> **The problem**: Begin at the first line below and copy each line exactly, ending with the line where "[220,191,282,317]" appears.

[[ The input, beginning ]]

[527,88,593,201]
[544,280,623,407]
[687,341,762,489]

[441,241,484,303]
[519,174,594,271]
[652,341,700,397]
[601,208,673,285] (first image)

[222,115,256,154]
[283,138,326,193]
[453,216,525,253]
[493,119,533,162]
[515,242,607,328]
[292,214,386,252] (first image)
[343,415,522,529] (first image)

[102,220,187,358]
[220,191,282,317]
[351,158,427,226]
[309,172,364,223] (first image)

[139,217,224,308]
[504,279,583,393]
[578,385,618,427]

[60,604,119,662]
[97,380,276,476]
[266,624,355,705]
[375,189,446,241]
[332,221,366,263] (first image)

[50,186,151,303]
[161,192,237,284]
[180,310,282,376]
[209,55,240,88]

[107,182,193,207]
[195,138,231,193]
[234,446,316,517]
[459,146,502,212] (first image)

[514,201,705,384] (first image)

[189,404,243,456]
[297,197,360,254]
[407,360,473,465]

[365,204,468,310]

[[ The input, end ]]

> **Answer**:
[527,88,593,201]
[544,280,623,407]
[687,341,762,489]

[441,241,484,303]
[519,174,594,271]
[652,341,700,397]
[601,208,673,285] (first image)

[222,115,256,154]
[283,138,326,193]
[453,216,525,253]
[493,119,533,162]
[515,242,607,328]
[292,214,386,252] (first image)
[343,415,522,529] (first image)

[102,220,187,358]
[220,191,282,317]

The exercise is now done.